Extract the records below word for word and ignore the images.

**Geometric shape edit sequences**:
—————

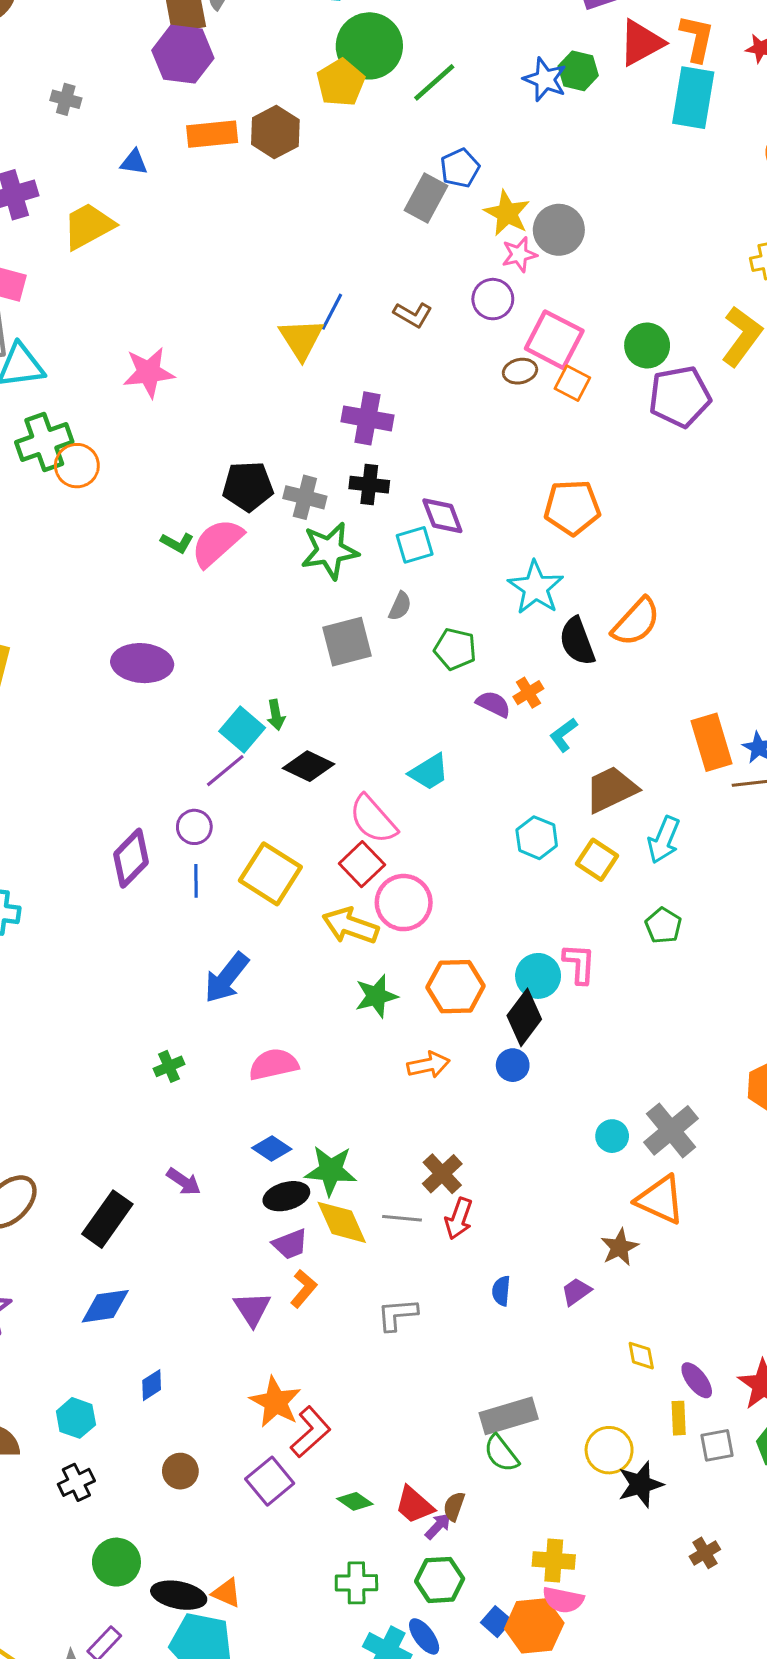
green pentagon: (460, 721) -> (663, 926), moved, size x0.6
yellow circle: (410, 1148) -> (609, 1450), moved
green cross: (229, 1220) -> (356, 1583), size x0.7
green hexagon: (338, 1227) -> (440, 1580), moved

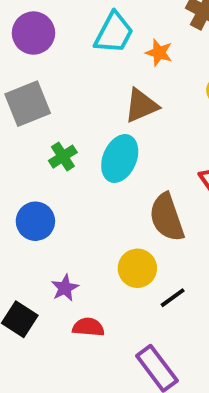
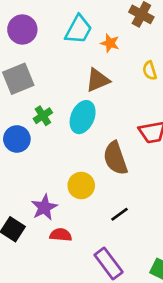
blue circle: (35, 221) -> (17, 139), moved
yellow circle: (137, 268) -> (81, 186), moved
purple star: (65, 288) -> (44, 207), size x1.4

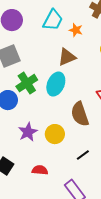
green cross: (43, 116) -> (27, 83), size x1.5
purple star: (44, 207) -> (28, 132), moved

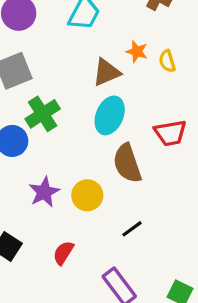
orange star: (76, 30) -> (137, 52), moved
cyan ellipse: (56, 84) -> (110, 115), moved
red semicircle: (40, 170) -> (63, 253), turned -63

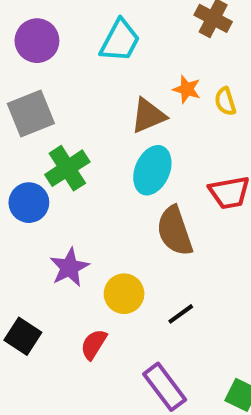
yellow circle: (87, 195) -> (124, 294), moved

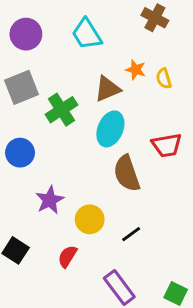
cyan trapezoid: (120, 41) -> (87, 34), turned 120
green cross: (67, 168) -> (62, 110), moved

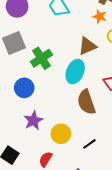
orange star: (136, 70) -> (100, 17), moved
brown triangle: (107, 89) -> (87, 46), moved
blue circle: (20, 153) -> (24, 88), moved

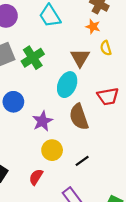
brown triangle: (87, 46) -> (80, 58), turned -36
green cross: (42, 58) -> (33, 58), moved
purple star: (33, 120) -> (42, 121), moved

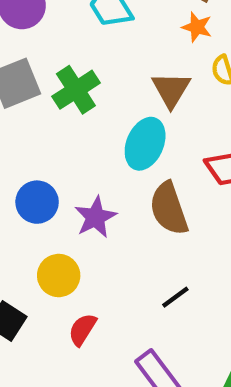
blue circle: (13, 102) -> (37, 202), moved
yellow circle: (52, 150) -> (59, 276), moved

—————

**Task output**:
green pentagon: (460, 721) -> (663, 926), moved, size x0.6
yellow circle: (410, 1148) -> (609, 1450), moved
green cross: (229, 1220) -> (356, 1583), size x0.7
green hexagon: (338, 1227) -> (440, 1580), moved

blue circle: (35, 221) -> (17, 139), moved
yellow circle: (137, 268) -> (81, 186), moved
purple star: (65, 288) -> (44, 207), size x1.4

green cross: (43, 116) -> (27, 83), size x1.5
purple star: (44, 207) -> (28, 132), moved

orange star: (76, 30) -> (137, 52), moved
cyan ellipse: (56, 84) -> (110, 115), moved
red semicircle: (40, 170) -> (63, 253), turned -63

yellow circle: (87, 195) -> (124, 294), moved

cyan trapezoid: (120, 41) -> (87, 34), turned 120
green cross: (67, 168) -> (62, 110), moved

orange star: (136, 70) -> (100, 17), moved
brown triangle: (107, 89) -> (87, 46), moved
blue circle: (20, 153) -> (24, 88), moved

brown triangle: (87, 46) -> (80, 58), turned -36
green cross: (42, 58) -> (33, 58), moved
purple star: (33, 120) -> (42, 121), moved

blue circle: (13, 102) -> (37, 202), moved
yellow circle: (52, 150) -> (59, 276), moved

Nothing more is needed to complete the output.